----- Raw data
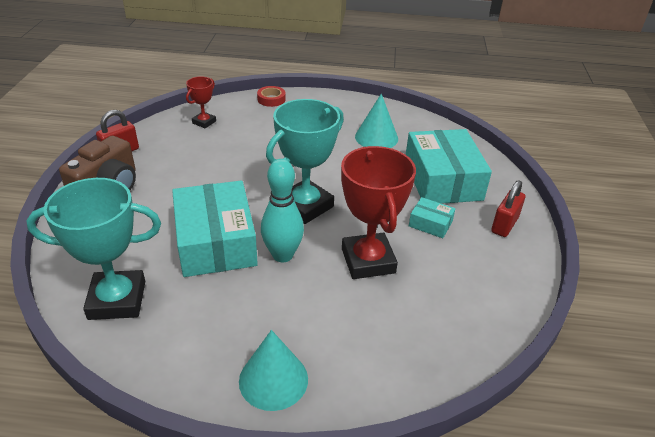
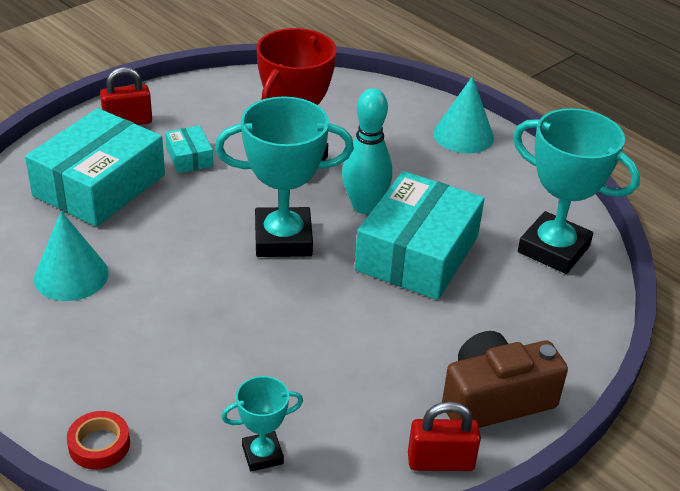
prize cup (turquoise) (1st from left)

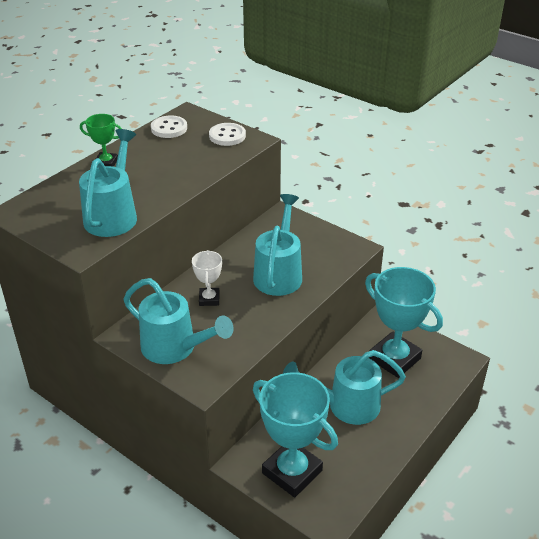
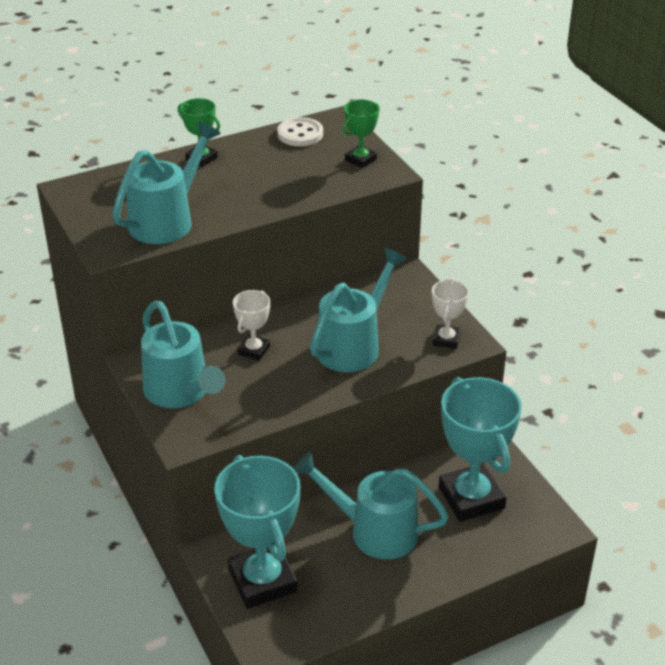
prize cup (green) (2nd from left); prize cup (pure white) (2nd from left)

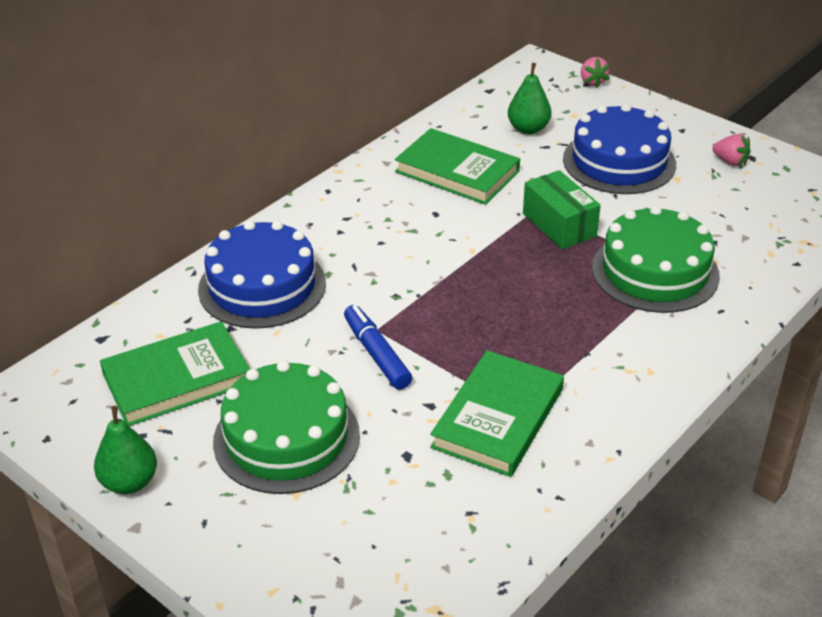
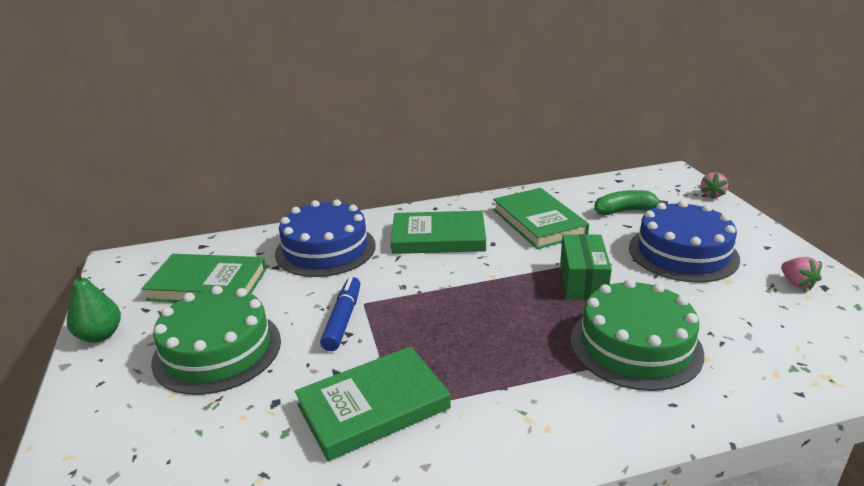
book (green) (3rd from left); banana (green)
----------
## The task
Write out the material exactly, excluding pictures.

## Completed exercise
prize cup (turquoise) (1st from left)

prize cup (green) (2nd from left); prize cup (pure white) (2nd from left)

book (green) (3rd from left); banana (green)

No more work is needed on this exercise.